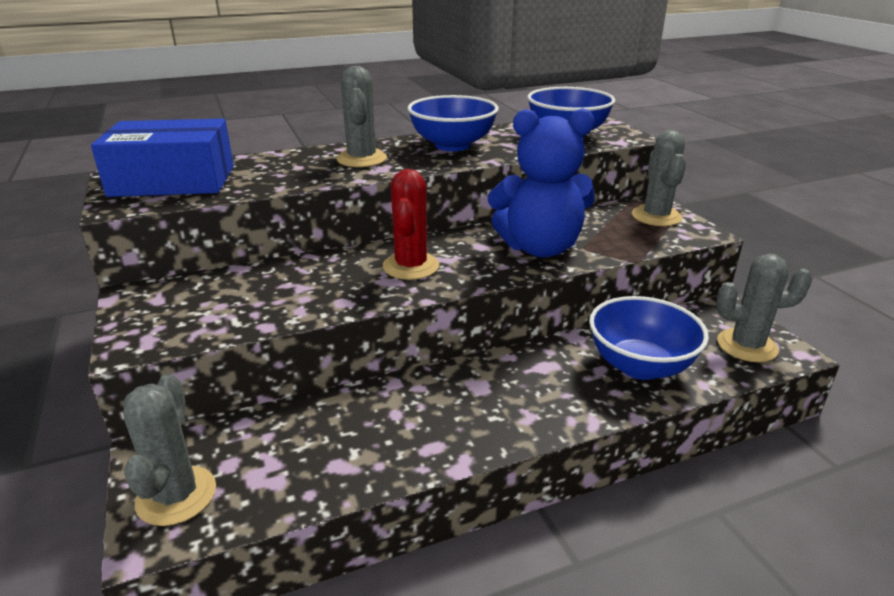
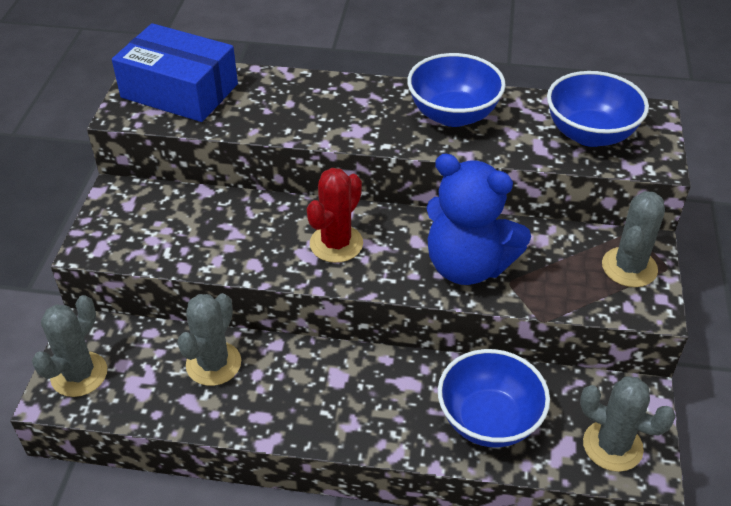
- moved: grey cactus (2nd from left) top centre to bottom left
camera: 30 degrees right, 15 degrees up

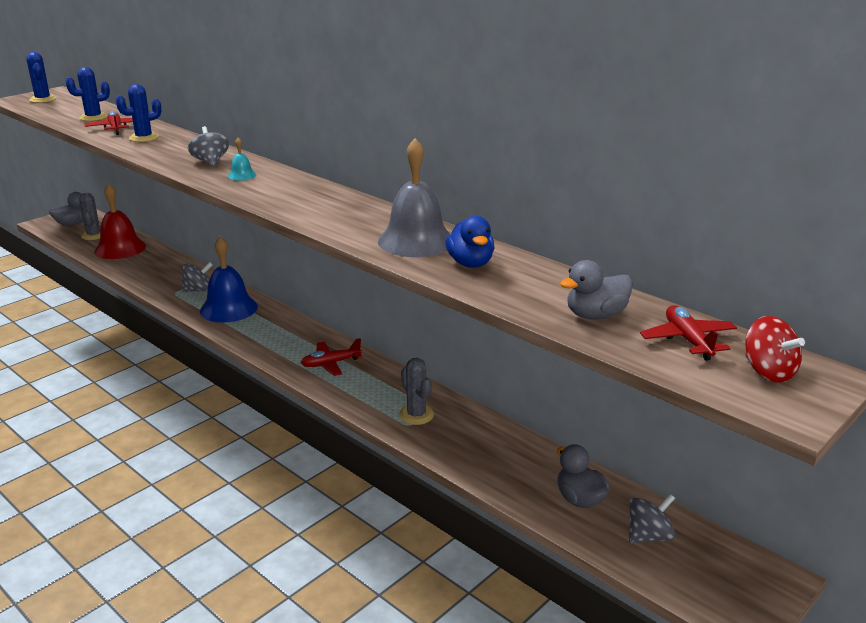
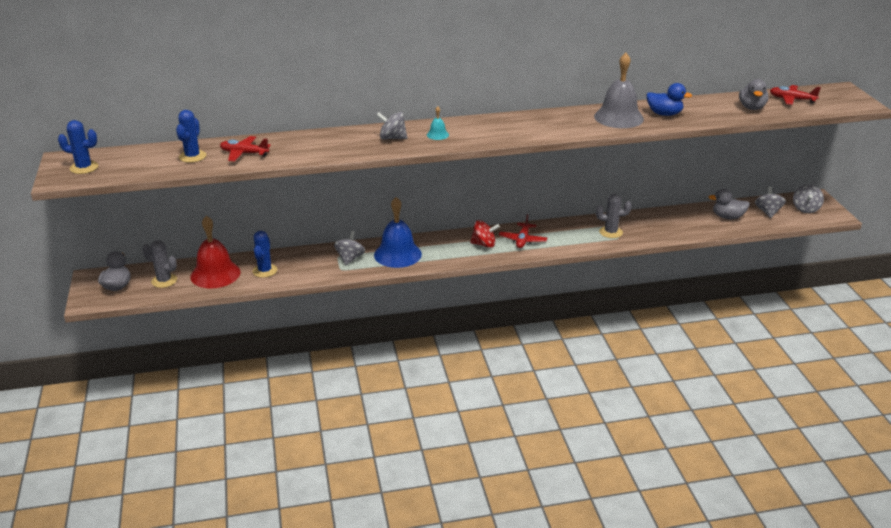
- moved: blue cactus (3rd from left) top left to middle left
- moved: red spinning top middle right to centre
- added: grey spinning top (4th from left) middle right
camera: 55 degrees left, 5 degrees up

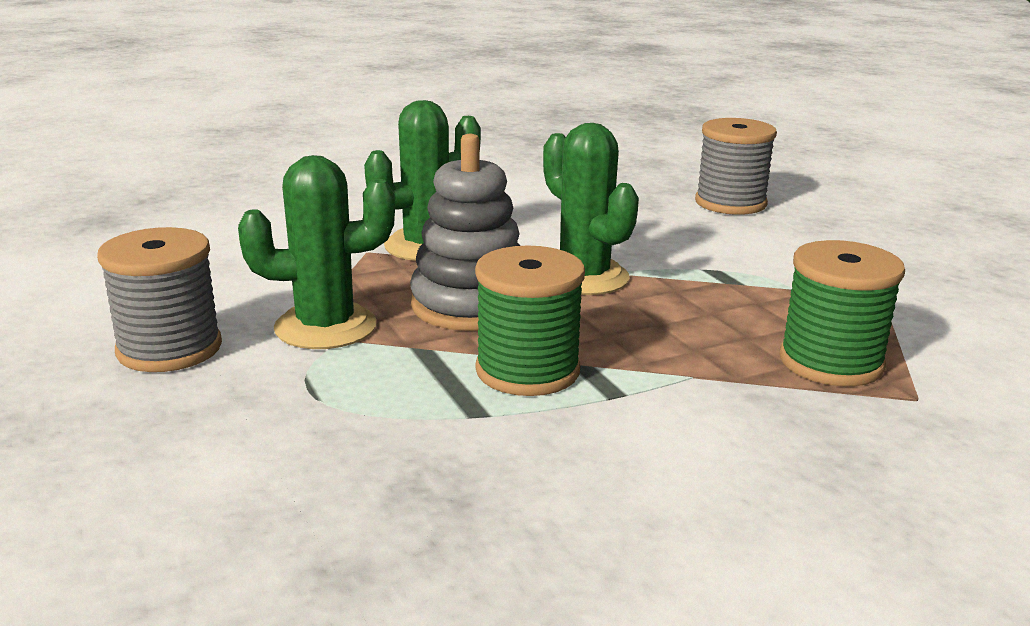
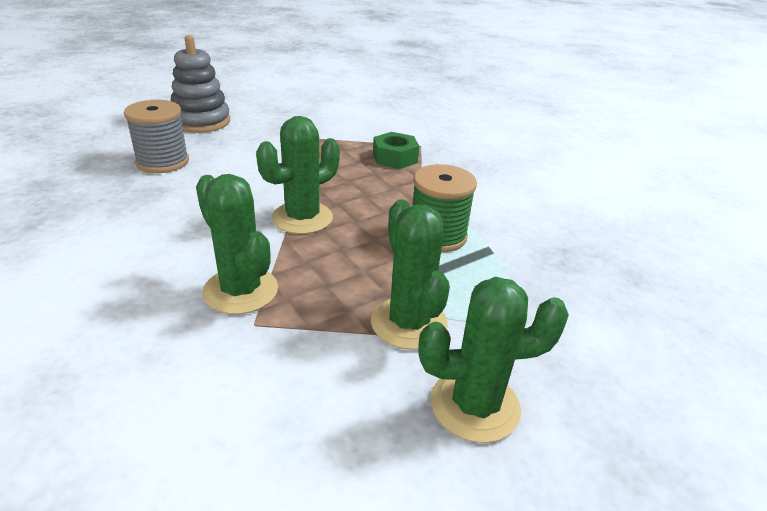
- replaced: grey spool (1st from left) middle left to green cactus (4th from left) bottom centre
- moved: grey stacking toy centre to top left
- replaced: green spool (2nd from left) middle right to green nut top centre
camera: 100 degrees left, 10 degrees up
————
= What to produce =
Return the listing above word for word, with the pictures removed.

= Output below =
- moved: grey cactus (2nd from left) top centre to bottom left
camera: 30 degrees right, 15 degrees up

- moved: blue cactus (3rd from left) top left to middle left
- moved: red spinning top middle right to centre
- added: grey spinning top (4th from left) middle right
camera: 55 degrees left, 5 degrees up

- replaced: grey spool (1st from left) middle left to green cactus (4th from left) bottom centre
- moved: grey stacking toy centre to top left
- replaced: green spool (2nd from left) middle right to green nut top centre
camera: 100 degrees left, 10 degrees up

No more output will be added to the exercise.